TASK PROMPT
In the listing below, find the line containing "(357, 139) = (447, 249): orange" and the line containing "(518, 326) = (230, 267): blue fish -> none". Repeat exactly those two lines and every line between them.

::::::::

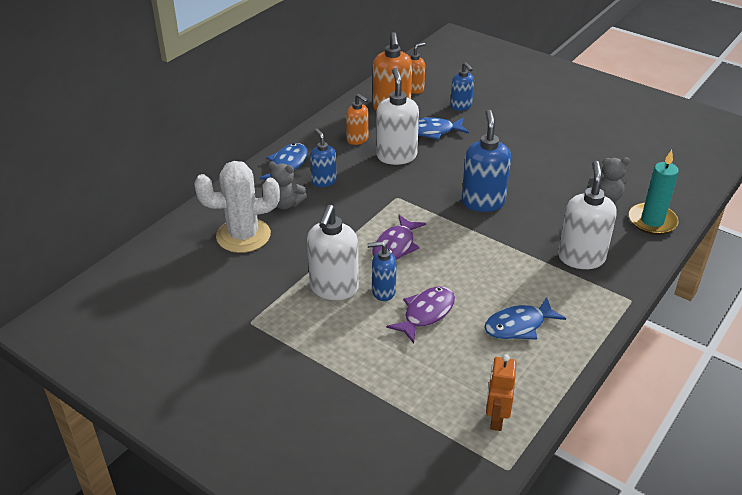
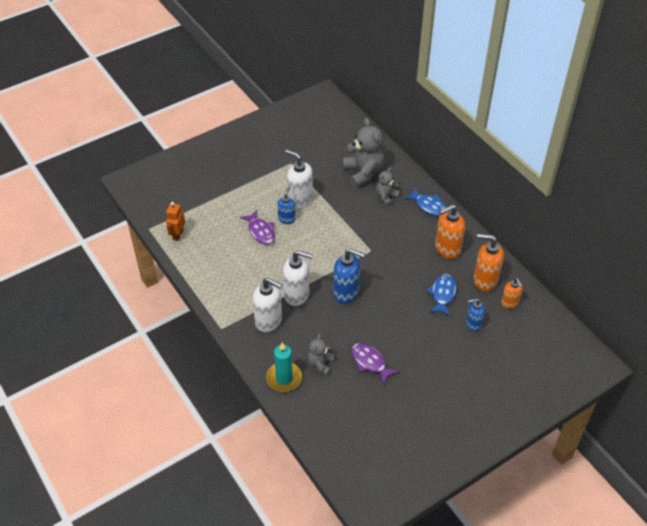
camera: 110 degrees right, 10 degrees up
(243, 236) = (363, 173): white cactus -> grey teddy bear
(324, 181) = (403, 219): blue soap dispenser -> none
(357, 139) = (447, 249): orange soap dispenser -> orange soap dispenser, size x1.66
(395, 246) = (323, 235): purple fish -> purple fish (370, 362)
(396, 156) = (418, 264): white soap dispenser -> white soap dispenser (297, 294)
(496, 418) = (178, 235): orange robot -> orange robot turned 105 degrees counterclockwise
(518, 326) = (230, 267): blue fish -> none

::::::::

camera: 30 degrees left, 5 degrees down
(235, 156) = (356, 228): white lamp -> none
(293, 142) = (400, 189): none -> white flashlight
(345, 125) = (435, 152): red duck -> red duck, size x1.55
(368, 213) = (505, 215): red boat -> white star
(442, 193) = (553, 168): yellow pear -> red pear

::::::::

SOLUTION BELOW
(357, 139) = (447, 249): orange soap dispenser -> orange soap dispenser, size x1.66
(395, 246) = (323, 235): purple fish -> purple fish (370, 362)
(396, 156) = (418, 264): white soap dispenser -> white soap dispenser (297, 294)
(496, 418) = (178, 235): orange robot -> orange robot turned 105 degrees counterclockwise
(518, 326) = (230, 267): blue fish -> none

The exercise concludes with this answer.